### [WHAT IS NEEDED]
Below are the records. Retype exactly the lines between the lines holding "brown slope A1:A3" and "tan slope E1:E2", inclusive.

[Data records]
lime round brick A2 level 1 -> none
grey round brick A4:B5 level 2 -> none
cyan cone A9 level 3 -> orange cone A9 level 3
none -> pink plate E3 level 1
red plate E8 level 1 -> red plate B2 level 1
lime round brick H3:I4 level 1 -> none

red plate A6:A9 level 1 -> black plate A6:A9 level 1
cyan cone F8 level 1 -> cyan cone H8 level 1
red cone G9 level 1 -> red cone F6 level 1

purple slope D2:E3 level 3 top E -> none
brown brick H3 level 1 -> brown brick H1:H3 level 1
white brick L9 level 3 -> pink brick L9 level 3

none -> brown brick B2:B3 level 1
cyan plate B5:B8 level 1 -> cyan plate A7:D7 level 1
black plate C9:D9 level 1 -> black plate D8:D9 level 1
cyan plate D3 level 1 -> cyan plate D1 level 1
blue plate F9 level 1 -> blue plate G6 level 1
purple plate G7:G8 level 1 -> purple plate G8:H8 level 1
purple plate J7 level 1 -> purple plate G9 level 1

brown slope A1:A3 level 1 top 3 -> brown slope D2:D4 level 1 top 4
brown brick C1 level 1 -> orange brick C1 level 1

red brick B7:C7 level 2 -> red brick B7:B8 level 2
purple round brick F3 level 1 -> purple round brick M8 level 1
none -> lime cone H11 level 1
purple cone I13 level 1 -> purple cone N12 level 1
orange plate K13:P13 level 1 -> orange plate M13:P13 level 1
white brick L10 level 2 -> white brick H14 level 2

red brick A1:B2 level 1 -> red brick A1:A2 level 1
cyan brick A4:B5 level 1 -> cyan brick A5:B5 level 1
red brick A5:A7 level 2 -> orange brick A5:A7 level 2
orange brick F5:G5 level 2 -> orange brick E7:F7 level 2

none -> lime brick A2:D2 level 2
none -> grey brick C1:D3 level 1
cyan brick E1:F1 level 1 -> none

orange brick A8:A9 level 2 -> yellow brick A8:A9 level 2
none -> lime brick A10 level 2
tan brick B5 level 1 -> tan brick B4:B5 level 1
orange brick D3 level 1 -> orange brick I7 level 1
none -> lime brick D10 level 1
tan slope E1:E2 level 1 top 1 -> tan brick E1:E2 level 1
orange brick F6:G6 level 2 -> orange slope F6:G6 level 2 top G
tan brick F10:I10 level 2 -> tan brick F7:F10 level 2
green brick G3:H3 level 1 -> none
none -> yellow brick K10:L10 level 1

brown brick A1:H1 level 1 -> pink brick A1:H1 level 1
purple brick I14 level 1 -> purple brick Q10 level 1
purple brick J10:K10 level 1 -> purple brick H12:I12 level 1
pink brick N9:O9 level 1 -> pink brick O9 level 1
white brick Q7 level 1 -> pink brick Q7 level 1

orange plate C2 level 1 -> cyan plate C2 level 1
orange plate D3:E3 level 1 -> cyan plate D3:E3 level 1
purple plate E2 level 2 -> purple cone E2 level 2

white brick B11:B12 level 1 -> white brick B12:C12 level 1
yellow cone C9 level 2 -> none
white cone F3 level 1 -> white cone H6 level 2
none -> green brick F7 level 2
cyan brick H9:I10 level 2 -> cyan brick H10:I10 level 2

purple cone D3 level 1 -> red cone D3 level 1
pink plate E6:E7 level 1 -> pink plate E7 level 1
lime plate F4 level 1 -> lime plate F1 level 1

### [PROBLEM SOLUTION]
brown slope A1:A3 level 1 top 3 -> brown slope D2:D4 level 1 top 4
brown brick C1 level 1 -> orange brick C1 level 1

red brick B7:C7 level 2 -> red brick B7:B8 level 2
purple round brick F3 level 1 -> purple round brick M8 level 1
none -> lime cone H11 level 1
purple cone I13 level 1 -> purple cone N12 level 1
orange plate K13:P13 level 1 -> orange plate M13:P13 level 1
white brick L10 level 2 -> white brick H14 level 2

red brick A1:B2 level 1 -> red brick A1:A2 level 1
cyan brick A4:B5 level 1 -> cyan brick A5:B5 level 1
red brick A5:A7 level 2 -> orange brick A5:A7 level 2
orange brick F5:G5 level 2 -> orange brick E7:F7 level 2

none -> lime brick A2:D2 level 2
none -> grey brick C1:D3 level 1
cyan brick E1:F1 level 1 -> none

orange brick A8:A9 level 2 -> yellow brick A8:A9 level 2
none -> lime brick A10 level 2
tan brick B5 level 1 -> tan brick B4:B5 level 1
orange brick D3 level 1 -> orange brick I7 level 1
none -> lime brick D10 level 1
tan slope E1:E2 level 1 top 1 -> tan brick E1:E2 level 1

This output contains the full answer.